- [Dataset rows]
────────────────

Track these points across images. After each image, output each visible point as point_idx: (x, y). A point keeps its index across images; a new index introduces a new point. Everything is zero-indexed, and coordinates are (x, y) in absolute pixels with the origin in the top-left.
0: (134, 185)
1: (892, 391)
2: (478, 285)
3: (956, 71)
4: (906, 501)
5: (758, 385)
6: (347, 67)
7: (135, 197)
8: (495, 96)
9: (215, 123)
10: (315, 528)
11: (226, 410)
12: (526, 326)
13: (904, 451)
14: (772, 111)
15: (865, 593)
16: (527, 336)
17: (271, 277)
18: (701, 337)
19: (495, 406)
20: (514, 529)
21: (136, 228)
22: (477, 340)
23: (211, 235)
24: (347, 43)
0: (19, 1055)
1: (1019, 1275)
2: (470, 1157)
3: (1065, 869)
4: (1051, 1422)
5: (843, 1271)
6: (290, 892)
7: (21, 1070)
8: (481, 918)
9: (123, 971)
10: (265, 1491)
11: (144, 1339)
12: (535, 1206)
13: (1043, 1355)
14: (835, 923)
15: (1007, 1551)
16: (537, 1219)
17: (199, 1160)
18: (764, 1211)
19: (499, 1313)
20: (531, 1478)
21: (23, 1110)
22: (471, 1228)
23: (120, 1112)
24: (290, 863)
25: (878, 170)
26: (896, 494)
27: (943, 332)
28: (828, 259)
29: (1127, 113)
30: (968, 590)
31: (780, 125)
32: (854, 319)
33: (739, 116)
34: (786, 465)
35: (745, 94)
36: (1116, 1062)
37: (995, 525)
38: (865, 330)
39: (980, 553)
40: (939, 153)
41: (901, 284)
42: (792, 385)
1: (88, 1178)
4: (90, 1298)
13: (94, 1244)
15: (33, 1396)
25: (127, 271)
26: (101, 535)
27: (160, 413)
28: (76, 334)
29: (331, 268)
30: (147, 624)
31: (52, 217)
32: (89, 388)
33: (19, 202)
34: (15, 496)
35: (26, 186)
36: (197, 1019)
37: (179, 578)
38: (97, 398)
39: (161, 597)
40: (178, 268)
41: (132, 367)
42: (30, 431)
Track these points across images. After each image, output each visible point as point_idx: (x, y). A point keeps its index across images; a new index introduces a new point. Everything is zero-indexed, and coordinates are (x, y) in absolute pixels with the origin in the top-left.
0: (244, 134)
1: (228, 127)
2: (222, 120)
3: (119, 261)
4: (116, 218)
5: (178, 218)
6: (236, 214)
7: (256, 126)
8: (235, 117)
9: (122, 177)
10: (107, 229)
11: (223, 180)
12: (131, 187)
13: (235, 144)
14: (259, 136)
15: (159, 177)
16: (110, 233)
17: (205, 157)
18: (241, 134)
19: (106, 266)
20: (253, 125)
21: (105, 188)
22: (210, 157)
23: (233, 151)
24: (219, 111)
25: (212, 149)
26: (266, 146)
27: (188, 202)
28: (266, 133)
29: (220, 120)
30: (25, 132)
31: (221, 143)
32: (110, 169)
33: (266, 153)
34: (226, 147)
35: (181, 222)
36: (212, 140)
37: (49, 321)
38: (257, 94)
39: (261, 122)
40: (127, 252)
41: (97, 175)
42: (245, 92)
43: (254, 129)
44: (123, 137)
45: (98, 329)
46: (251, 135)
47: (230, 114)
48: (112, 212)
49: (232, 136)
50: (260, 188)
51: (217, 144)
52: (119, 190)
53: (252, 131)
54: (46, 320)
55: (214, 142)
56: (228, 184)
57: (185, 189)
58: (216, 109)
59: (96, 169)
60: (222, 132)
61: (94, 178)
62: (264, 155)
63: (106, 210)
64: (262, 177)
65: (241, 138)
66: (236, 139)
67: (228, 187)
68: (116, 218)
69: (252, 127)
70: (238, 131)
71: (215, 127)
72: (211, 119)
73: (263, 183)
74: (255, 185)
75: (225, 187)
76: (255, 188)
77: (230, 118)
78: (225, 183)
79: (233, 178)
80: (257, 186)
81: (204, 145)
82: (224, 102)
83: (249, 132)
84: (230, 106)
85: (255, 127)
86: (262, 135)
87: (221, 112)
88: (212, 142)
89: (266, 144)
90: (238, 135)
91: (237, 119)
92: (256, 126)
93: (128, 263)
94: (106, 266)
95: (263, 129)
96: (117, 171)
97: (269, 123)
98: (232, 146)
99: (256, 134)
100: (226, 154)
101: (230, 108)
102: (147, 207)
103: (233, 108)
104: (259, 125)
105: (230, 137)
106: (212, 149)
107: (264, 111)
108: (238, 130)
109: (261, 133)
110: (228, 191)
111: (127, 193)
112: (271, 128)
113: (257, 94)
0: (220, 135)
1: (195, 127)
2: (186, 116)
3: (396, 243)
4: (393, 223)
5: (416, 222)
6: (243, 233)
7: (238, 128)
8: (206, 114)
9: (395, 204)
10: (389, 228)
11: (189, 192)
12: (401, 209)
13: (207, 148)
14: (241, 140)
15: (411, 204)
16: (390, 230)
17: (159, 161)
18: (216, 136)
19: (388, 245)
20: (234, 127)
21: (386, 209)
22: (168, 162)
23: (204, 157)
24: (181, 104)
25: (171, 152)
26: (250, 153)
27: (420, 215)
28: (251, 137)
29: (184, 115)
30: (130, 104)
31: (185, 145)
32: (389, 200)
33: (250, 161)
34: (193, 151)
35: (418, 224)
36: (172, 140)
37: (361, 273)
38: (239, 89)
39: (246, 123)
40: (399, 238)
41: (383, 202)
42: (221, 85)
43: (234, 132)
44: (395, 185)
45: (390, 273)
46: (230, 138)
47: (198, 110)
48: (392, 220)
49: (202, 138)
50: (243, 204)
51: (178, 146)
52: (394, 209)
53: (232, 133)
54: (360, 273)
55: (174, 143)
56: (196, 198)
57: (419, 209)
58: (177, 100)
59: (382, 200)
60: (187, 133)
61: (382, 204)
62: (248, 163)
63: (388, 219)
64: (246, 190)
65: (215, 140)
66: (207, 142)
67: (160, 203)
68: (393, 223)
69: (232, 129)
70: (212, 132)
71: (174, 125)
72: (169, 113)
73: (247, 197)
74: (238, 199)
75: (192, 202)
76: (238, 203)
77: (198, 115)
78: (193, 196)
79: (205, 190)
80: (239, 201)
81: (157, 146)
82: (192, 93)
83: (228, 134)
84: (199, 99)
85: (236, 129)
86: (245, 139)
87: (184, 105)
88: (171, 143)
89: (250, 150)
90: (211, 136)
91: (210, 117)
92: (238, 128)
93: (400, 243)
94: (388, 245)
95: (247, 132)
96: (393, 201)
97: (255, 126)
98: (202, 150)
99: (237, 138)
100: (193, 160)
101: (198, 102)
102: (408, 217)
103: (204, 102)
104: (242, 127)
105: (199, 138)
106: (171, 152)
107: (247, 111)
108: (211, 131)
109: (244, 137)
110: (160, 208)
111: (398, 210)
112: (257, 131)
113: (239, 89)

────────────────

- [What you have to do]
Can you reproduce every one of the dataset rows above, line for line and unchanged?

- [Answer to this exercise]
Track these points across images. After each image, output each visible point as point_idx: (x, y). A point keeps its index across images; a new index introduces a new point. Everything is zero-indexed, and coordinates are (x, y) in absolute pixels with the origin in the top-left.
0: (134, 185)
1: (892, 391)
2: (478, 285)
3: (956, 71)
4: (906, 501)
5: (758, 385)
6: (347, 67)
7: (135, 197)
8: (495, 96)
9: (215, 123)
10: (315, 528)
11: (226, 410)
12: (526, 326)
13: (904, 451)
14: (772, 111)
15: (865, 593)
16: (527, 336)
17: (271, 277)
18: (701, 337)
19: (495, 406)
20: (514, 529)
21: (136, 228)
22: (477, 340)
23: (211, 235)
24: (347, 43)
0: (19, 1055)
1: (1019, 1275)
2: (470, 1157)
3: (1065, 869)
4: (1051, 1422)
5: (843, 1271)
6: (290, 892)
7: (21, 1070)
8: (481, 918)
9: (123, 971)
10: (265, 1491)
11: (144, 1339)
12: (535, 1206)
13: (1043, 1355)
14: (835, 923)
15: (1007, 1551)
16: (537, 1219)
17: (199, 1160)
18: (764, 1211)
19: (499, 1313)
20: (531, 1478)
21: (23, 1110)
22: (471, 1228)
23: (120, 1112)
24: (290, 863)
25: (878, 170)
26: (896, 494)
27: (943, 332)
28: (828, 259)
29: (1127, 113)
30: (968, 590)
31: (780, 125)
32: (854, 319)
33: (739, 116)
34: (786, 465)
35: (745, 94)
36: (1116, 1062)
37: (995, 525)
38: (865, 330)
39: (980, 553)
40: (939, 153)
41: (901, 284)
42: (792, 385)
1: (88, 1178)
4: (90, 1298)
13: (94, 1244)
15: (33, 1396)
25: (127, 271)
26: (101, 535)
27: (160, 413)
28: (76, 334)
29: (331, 268)
30: (147, 624)
31: (52, 217)
32: (89, 388)
33: (19, 202)
34: (15, 496)
35: (26, 186)
36: (197, 1019)
37: (179, 578)
38: (97, 398)
39: (161, 597)
40: (178, 268)
41: (132, 367)
42: (30, 431)
Track these points across images. After each image, output each visible point as point_idx: (x, y). A point keeps its index across images; a new index introduces a new point. Everything is zero-indexed, and coordinates are (x, y) in absolute pixels with the origin in the top-left.
0: (244, 134)
1: (228, 127)
2: (222, 120)
3: (119, 261)
4: (116, 218)
5: (178, 218)
6: (236, 214)
7: (256, 126)
8: (235, 117)
9: (122, 177)
10: (107, 229)
11: (223, 180)
12: (131, 187)
13: (235, 144)
14: (259, 136)
15: (159, 177)
16: (110, 233)
17: (205, 157)
18: (241, 134)
19: (106, 266)
20: (253, 125)
21: (105, 188)
22: (210, 157)
23: (233, 151)
24: (219, 111)
25: (212, 149)
26: (266, 146)
27: (188, 202)
28: (266, 133)
29: (220, 120)
30: (25, 132)
31: (221, 143)
32: (110, 169)
33: (266, 153)
34: (226, 147)
35: (181, 222)
36: (212, 140)
37: (49, 321)
38: (257, 94)
39: (261, 122)
40: (127, 252)
41: (97, 175)
42: (245, 92)
43: (254, 129)
44: (123, 137)
45: (98, 329)
46: (251, 135)
47: (230, 114)
48: (112, 212)
49: (232, 136)
50: (260, 188)
51: (217, 144)
52: (119, 190)
53: (252, 131)
54: (46, 320)
55: (214, 142)
56: (228, 184)
57: (185, 189)
58: (216, 109)
59: (96, 169)
60: (222, 132)
61: (94, 178)
62: (264, 155)
63: (106, 210)
64: (262, 177)
65: (241, 138)
66: (236, 139)
67: (228, 187)
68: (116, 218)
69: (252, 127)
70: (238, 131)
71: (215, 127)
72: (211, 119)
73: (263, 183)
74: (255, 185)
75: (225, 187)
76: (255, 188)
77: (230, 118)
78: (225, 183)
79: (233, 178)
80: (257, 186)
81: (204, 145)
82: (224, 102)
83: (249, 132)
84: (230, 106)
85: (255, 127)
86: (262, 135)
87: (221, 112)
88: (212, 142)
89: (266, 144)
90: (238, 135)
91: (237, 119)
92: (256, 126)
93: (128, 263)
94: (106, 266)
95: (263, 129)
96: (117, 171)
97: (269, 123)
98: (232, 146)
99: (256, 134)
100: (226, 154)
101: (230, 108)
102: (147, 207)
103: (233, 108)
104: (259, 125)
105: (230, 137)
106: (212, 149)
107: (264, 111)
108: (238, 130)
109: (261, 133)
110: (228, 191)
111: (127, 193)
112: (271, 128)
113: (257, 94)
0: (220, 135)
1: (195, 127)
2: (186, 116)
3: (396, 243)
4: (393, 223)
5: (416, 222)
6: (243, 233)
7: (238, 128)
8: (206, 114)
9: (395, 204)
10: (389, 228)
11: (189, 192)
12: (401, 209)
13: (207, 148)
14: (241, 140)
15: (411, 204)
16: (390, 230)
17: (159, 161)
18: (216, 136)
19: (388, 245)
20: (234, 127)
21: (386, 209)
22: (168, 162)
23: (204, 157)
24: (181, 104)
25: (171, 152)
26: (250, 153)
27: (420, 215)
28: (251, 137)
29: (184, 115)
30: (130, 104)
31: (185, 145)
32: (389, 200)
33: (250, 161)
34: (193, 151)
35: (418, 224)
36: (172, 140)
37: (361, 273)
38: (239, 89)
39: (246, 123)
40: (399, 238)
41: (383, 202)
42: (221, 85)
43: (234, 132)
44: (395, 185)
45: (390, 273)
46: (230, 138)
47: (198, 110)
48: (392, 220)
49: (202, 138)
50: (243, 204)
51: (178, 146)
52: (394, 209)
53: (232, 133)
54: (360, 273)
55: (174, 143)
56: (196, 198)
57: (419, 209)
58: (177, 100)
59: (382, 200)
60: (187, 133)
61: (382, 204)
62: (248, 163)
63: (388, 219)
64: (246, 190)
65: (215, 140)
66: (207, 142)
67: (160, 203)
68: (393, 223)
69: (232, 129)
70: (212, 132)
71: (174, 125)
72: (169, 113)
73: (247, 197)
74: (238, 199)
75: (192, 202)
76: (238, 203)
77: (198, 115)
78: (193, 196)
79: (205, 190)
80: (239, 201)
81: (157, 146)
82: (192, 93)
83: (228, 134)
84: (199, 99)
85: (236, 129)
86: (245, 139)
87: (184, 105)
88: (171, 143)
89: (250, 150)
90: (211, 136)
91: (210, 117)
92: (238, 128)
93: (400, 243)
94: (388, 245)
95: (247, 132)
96: (393, 201)
97: (255, 126)
98: (202, 150)
99: (237, 138)
100: (193, 160)
101: (198, 102)
102: (408, 217)
103: (204, 102)
104: (242, 127)
105: (199, 138)
106: (171, 152)
107: (247, 111)
108: (211, 131)
109: (244, 137)
110: (160, 208)
111: (398, 210)
112: (257, 131)
113: (239, 89)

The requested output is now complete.